■ Work to complete
Search the entries for the word "degrees". Copy every line that holds it.

(Object tracking records)

_ _ _ _ _

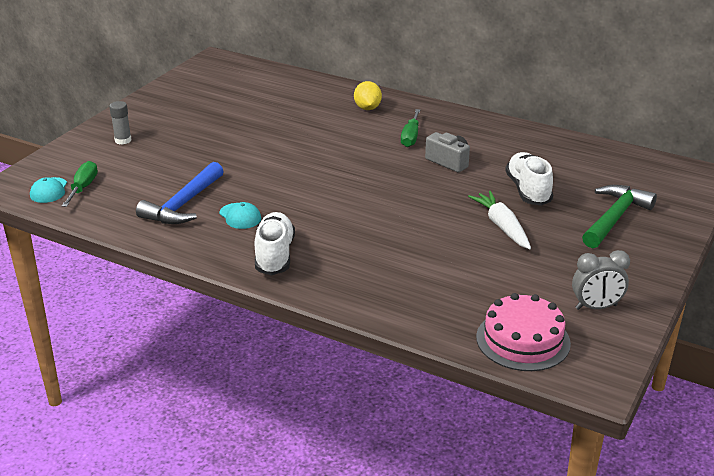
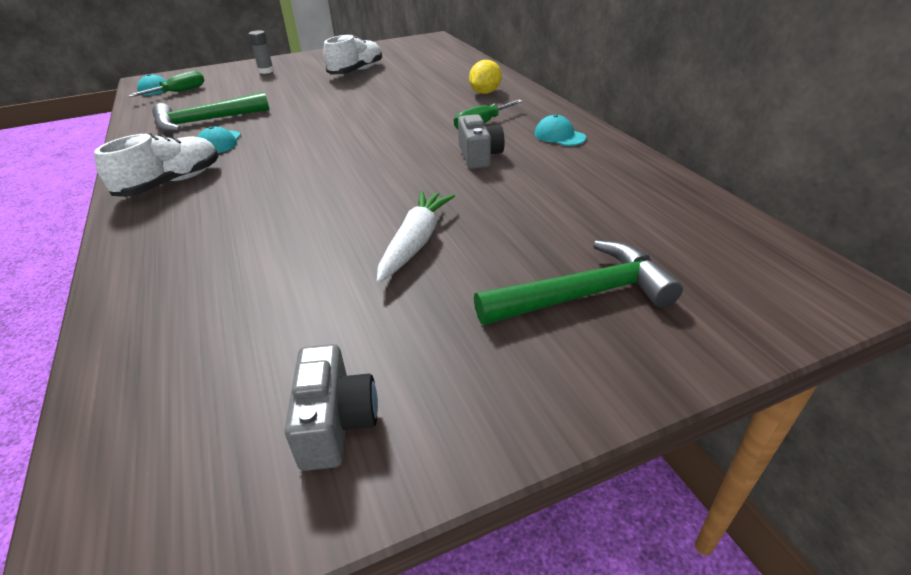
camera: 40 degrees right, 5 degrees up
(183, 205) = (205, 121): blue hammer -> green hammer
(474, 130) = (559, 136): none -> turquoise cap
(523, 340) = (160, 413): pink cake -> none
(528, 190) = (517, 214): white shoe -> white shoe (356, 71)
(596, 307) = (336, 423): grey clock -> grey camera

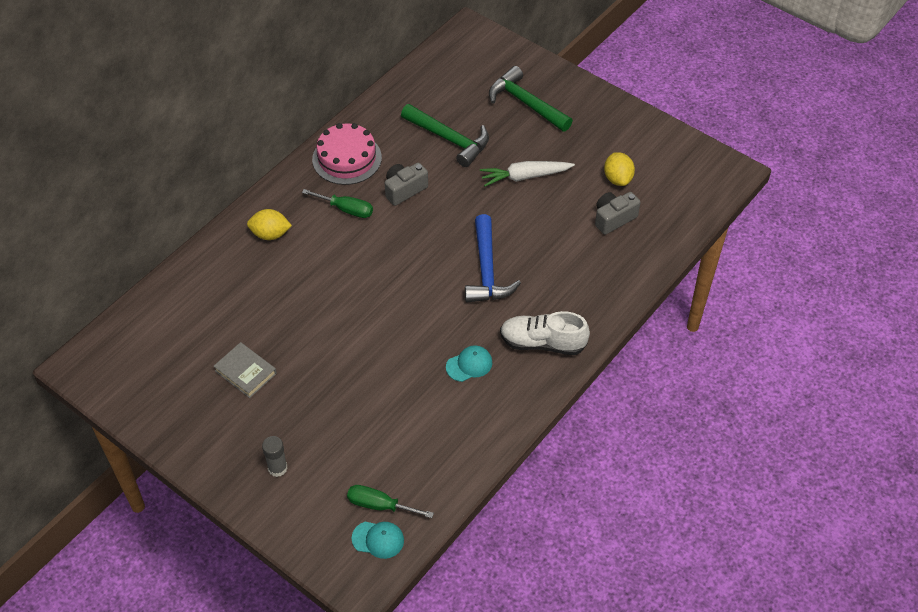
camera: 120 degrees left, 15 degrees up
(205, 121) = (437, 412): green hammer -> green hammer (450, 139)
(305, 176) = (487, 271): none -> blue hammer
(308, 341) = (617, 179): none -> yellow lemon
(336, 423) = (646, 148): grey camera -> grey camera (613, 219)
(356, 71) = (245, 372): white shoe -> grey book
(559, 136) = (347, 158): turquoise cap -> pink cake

_ _ _ _ _

■ Result of the exercise
camera: 40 degrees right, 5 degrees up
camera: 120 degrees left, 15 degrees up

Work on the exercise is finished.